* [WHAT TO WORK ON]: Counting every line in the entries below where the word "removed" occurs, report how many there are. Give only that number.

* [RECORDS SHOWN]:
------------
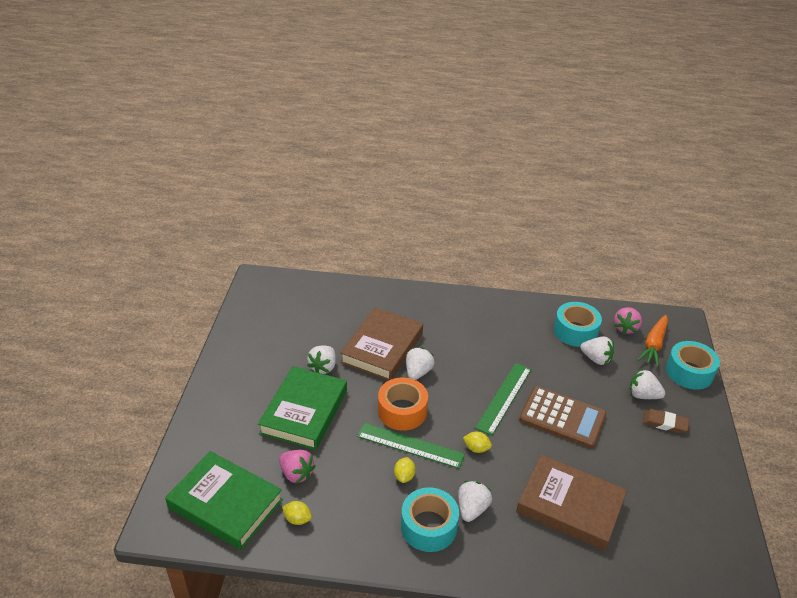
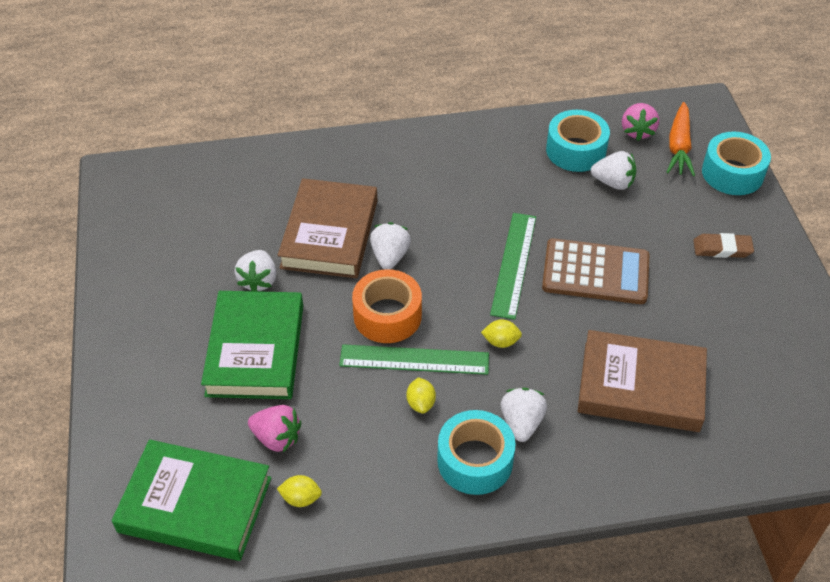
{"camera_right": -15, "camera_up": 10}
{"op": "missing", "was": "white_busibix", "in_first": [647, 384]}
------------
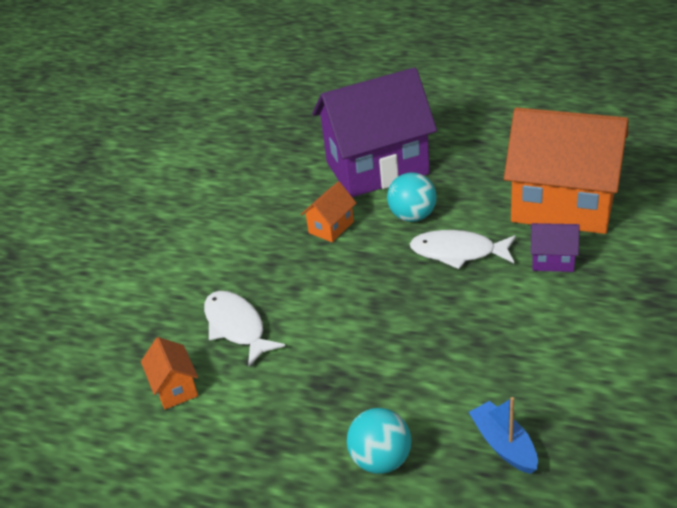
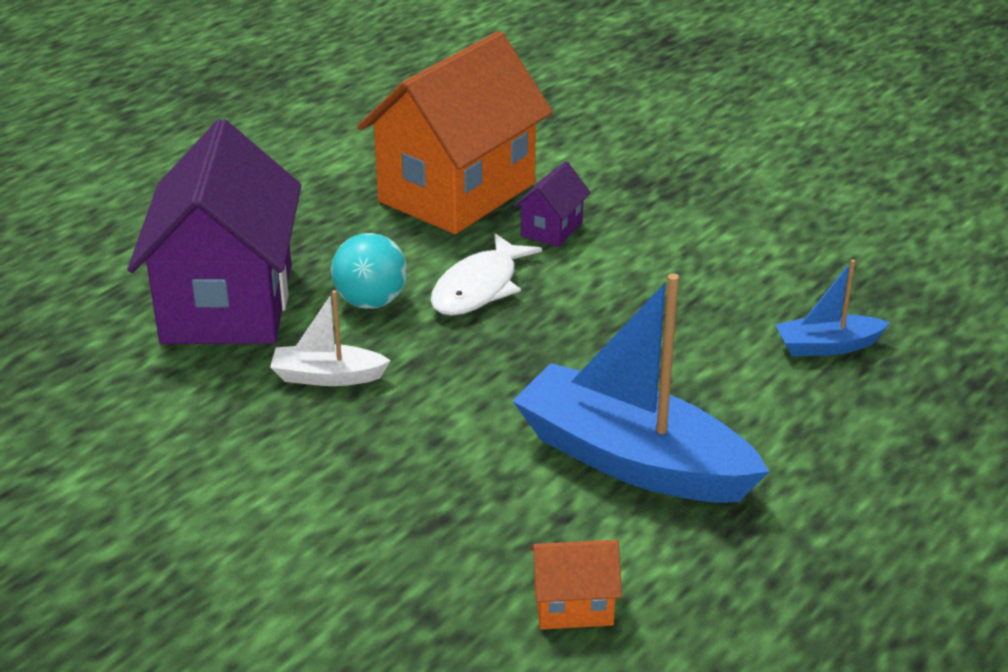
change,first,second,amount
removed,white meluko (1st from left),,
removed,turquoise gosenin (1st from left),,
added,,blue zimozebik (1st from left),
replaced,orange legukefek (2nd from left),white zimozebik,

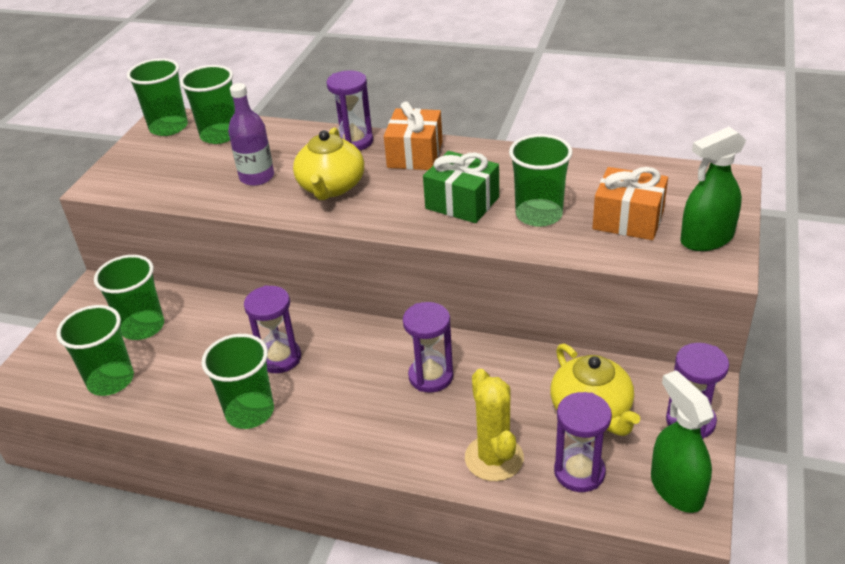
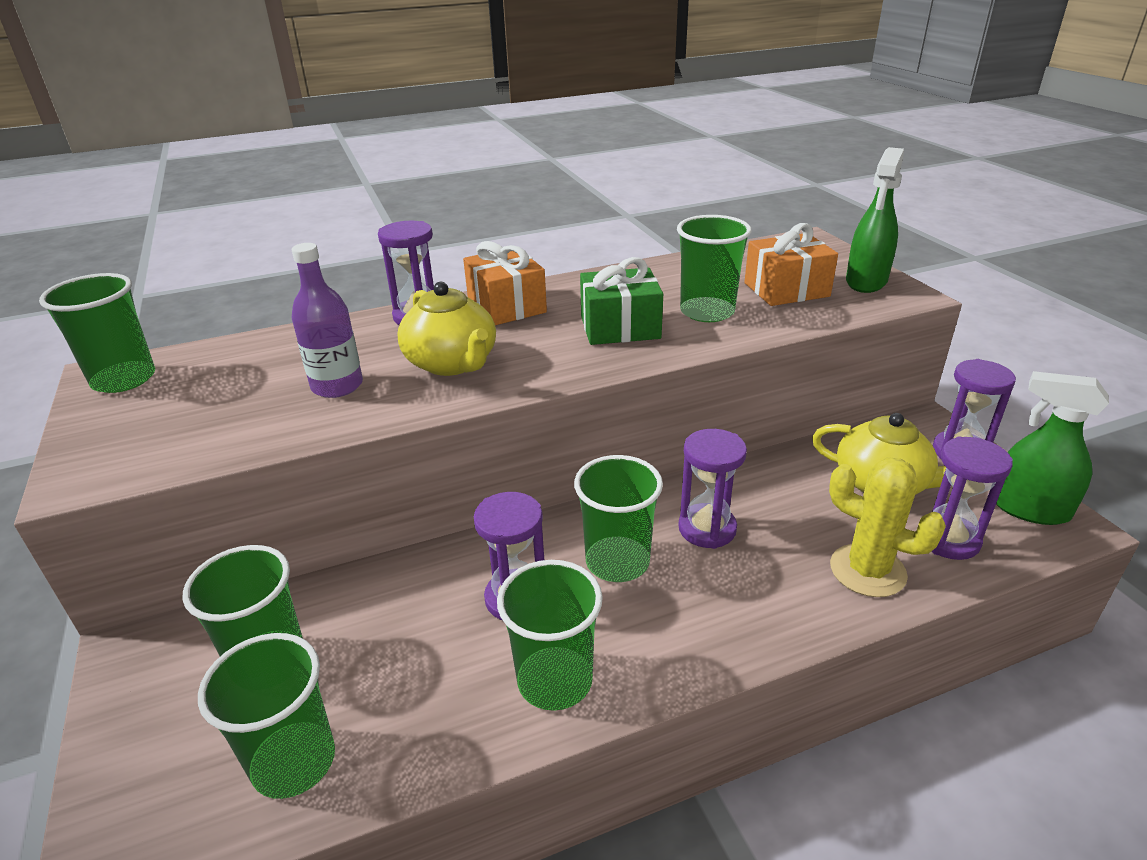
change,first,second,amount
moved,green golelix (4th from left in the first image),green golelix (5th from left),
------------
* [ANSWER AREA]: 2